* **What needs to be done**
Print the line containing "(450, 378) = (553, 408): purple" and all lines after it to the end of the records below, exactly as written. No pictures.

* **Available data**
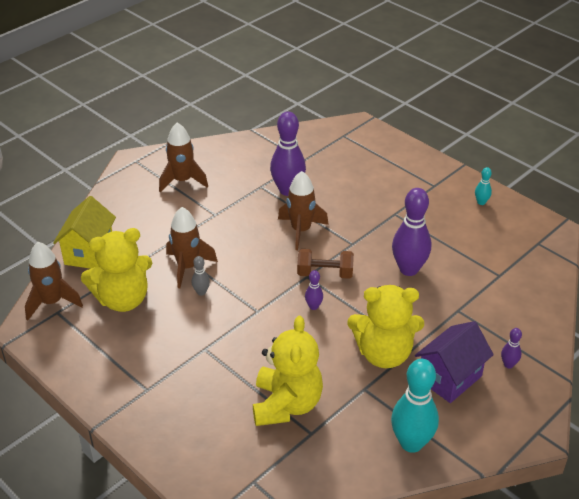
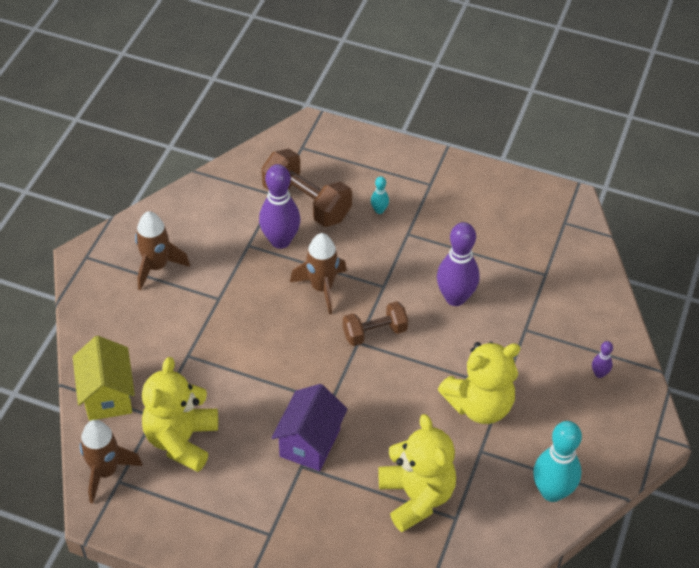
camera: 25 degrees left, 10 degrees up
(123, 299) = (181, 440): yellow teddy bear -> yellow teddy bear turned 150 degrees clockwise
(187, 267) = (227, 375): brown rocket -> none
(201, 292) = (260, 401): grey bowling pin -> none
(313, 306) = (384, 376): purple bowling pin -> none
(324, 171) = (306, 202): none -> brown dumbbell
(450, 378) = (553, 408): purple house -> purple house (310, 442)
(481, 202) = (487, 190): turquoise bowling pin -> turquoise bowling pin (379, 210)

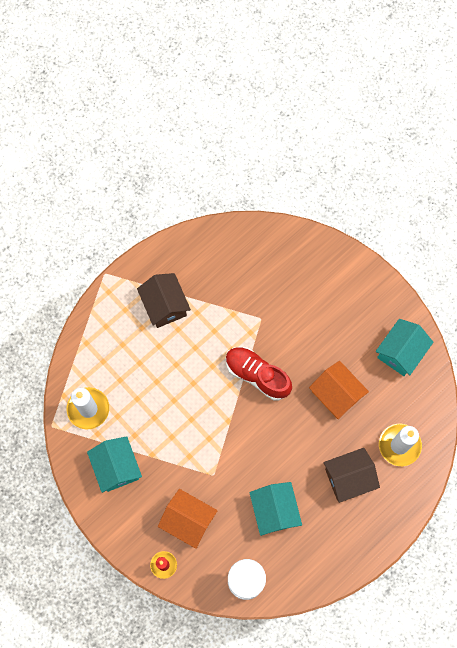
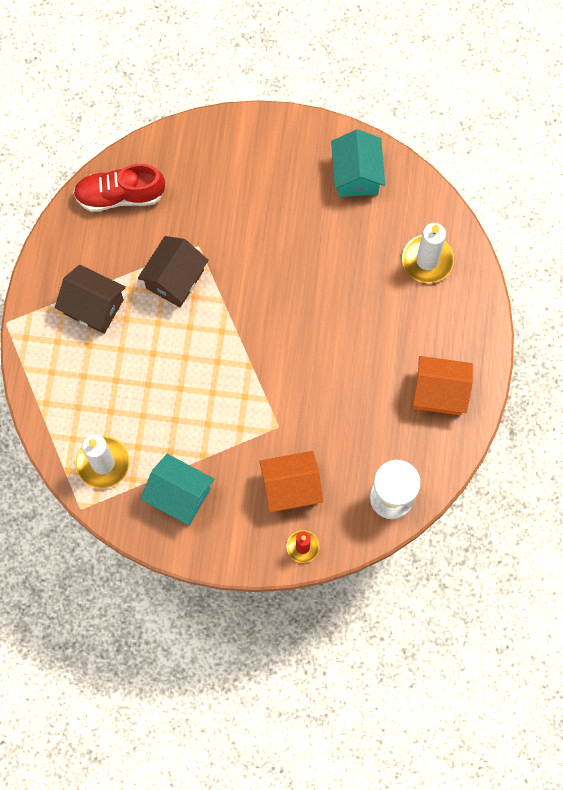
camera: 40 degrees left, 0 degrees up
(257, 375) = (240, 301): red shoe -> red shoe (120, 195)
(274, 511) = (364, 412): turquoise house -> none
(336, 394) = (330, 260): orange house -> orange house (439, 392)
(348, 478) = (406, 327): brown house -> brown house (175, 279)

* **Final answer**
(450, 378) = (553, 408): purple house -> purple house (310, 442)
(481, 202) = (487, 190): turquoise bowling pin -> turquoise bowling pin (379, 210)

camera: 40 degrees left, 0 degrees up
(257, 375) = (240, 301): red shoe -> red shoe (120, 195)
(274, 511) = (364, 412): turquoise house -> none
(336, 394) = (330, 260): orange house -> orange house (439, 392)
(348, 478) = (406, 327): brown house -> brown house (175, 279)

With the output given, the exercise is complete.